## Aim of the task
Print the whole listing below exactly, skipping every picture.

## Information shown

=======

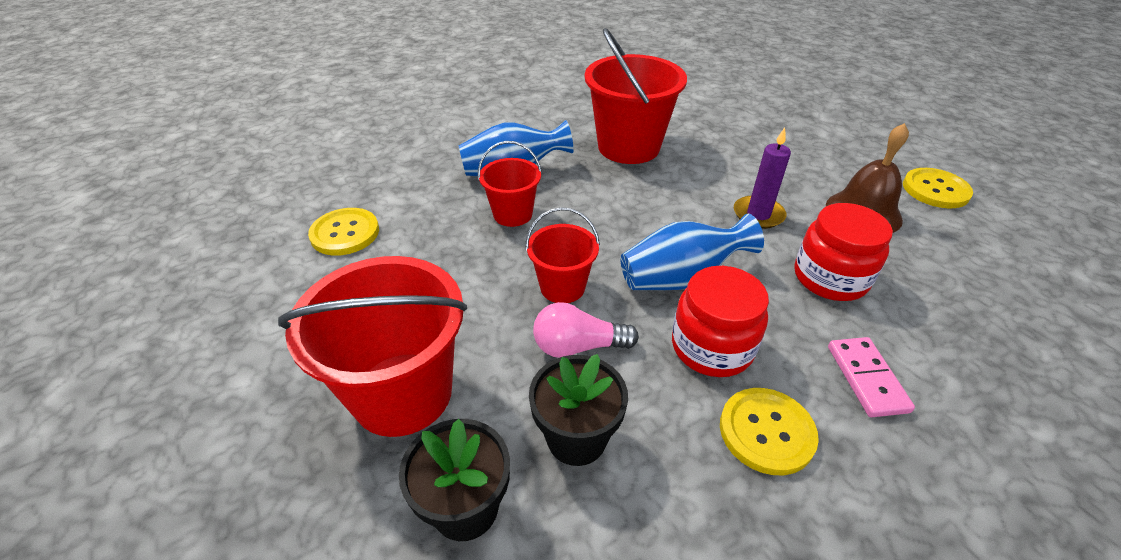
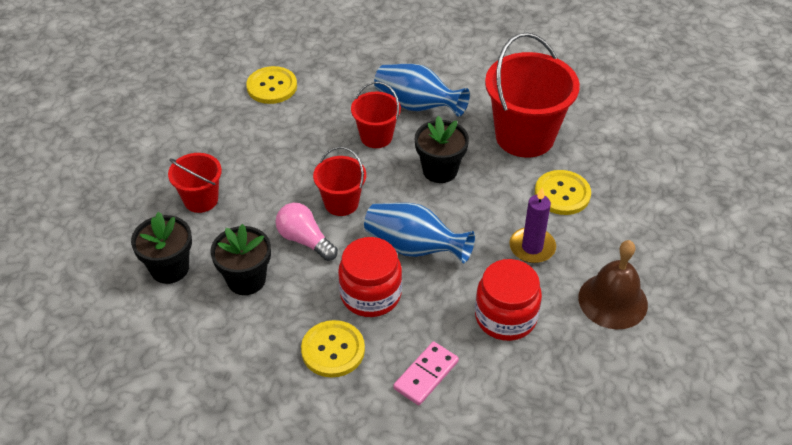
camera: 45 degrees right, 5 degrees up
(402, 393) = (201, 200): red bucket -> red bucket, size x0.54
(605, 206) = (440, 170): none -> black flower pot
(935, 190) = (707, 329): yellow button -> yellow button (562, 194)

=======

## Answer
camera: 45 degrees right, 5 degrees up
(402, 393) = (201, 200): red bucket -> red bucket, size x0.54
(605, 206) = (440, 170): none -> black flower pot
(935, 190) = (707, 329): yellow button -> yellow button (562, 194)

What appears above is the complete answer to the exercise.